## Given entries
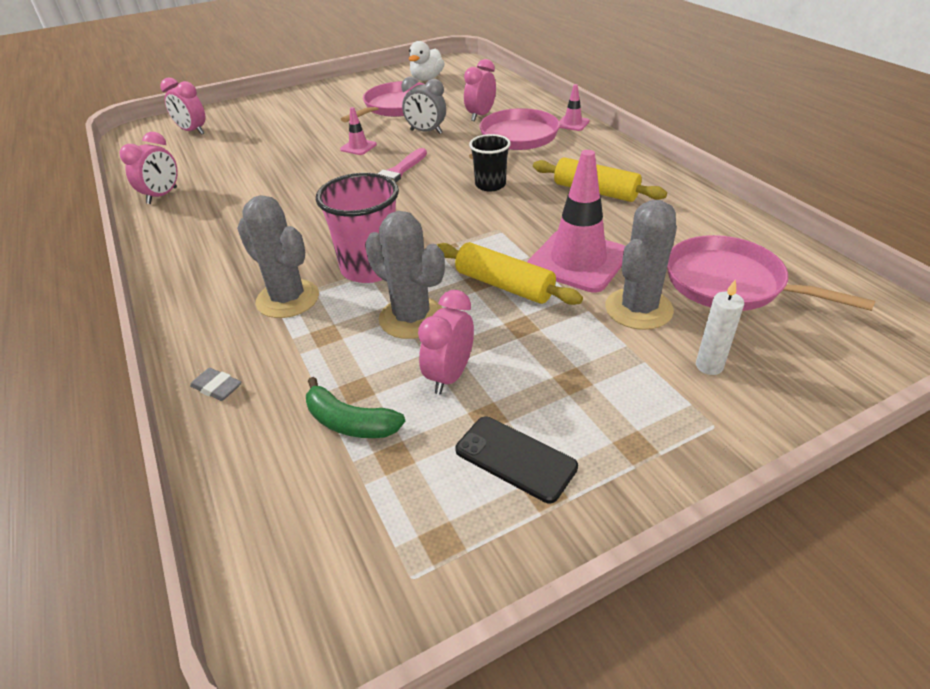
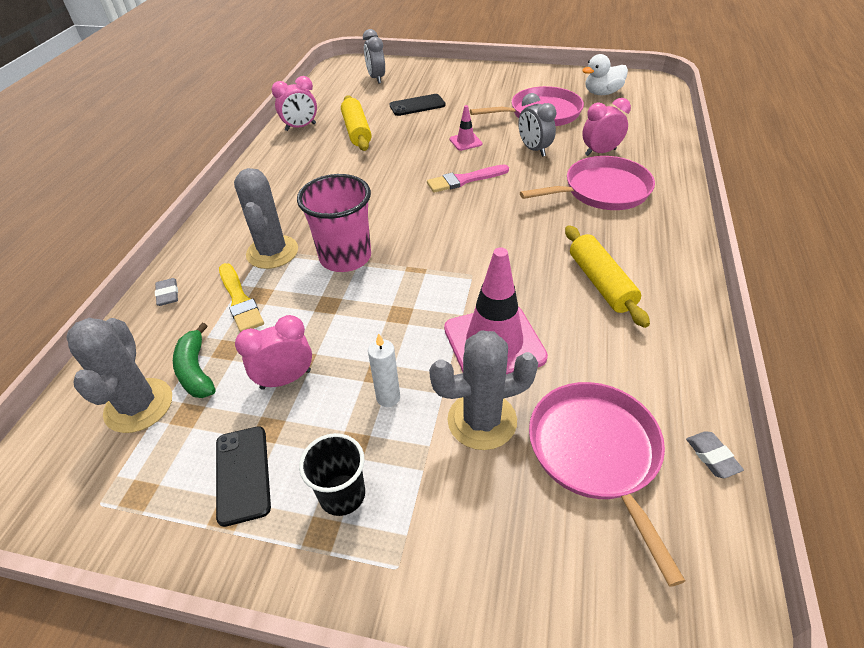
camera: 40 degrees right, 5 degrees up
(192, 131) = (376, 78): pink clock -> grey clock
(270, 138) = (417, 105): none -> black phone
(311, 349) = (240, 300): none -> yellow brush
(411, 318) = (320, 316): grey cactus -> grey cactus (139, 405)
(490, 185) = (519, 228): black cup -> black cup (342, 495)
(504, 285) = (411, 329): yellow rolling pin -> yellow rolling pin (356, 131)
(572, 124) = (676, 199): pink traffic cone -> none
(709, 366) = (465, 515): white candle -> white candle (388, 397)
(787, 247) = (712, 456): none -> grey eraser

## To do
Only the count should be given: the number of lines in the entries above containing the word "grey".

## Task solution
3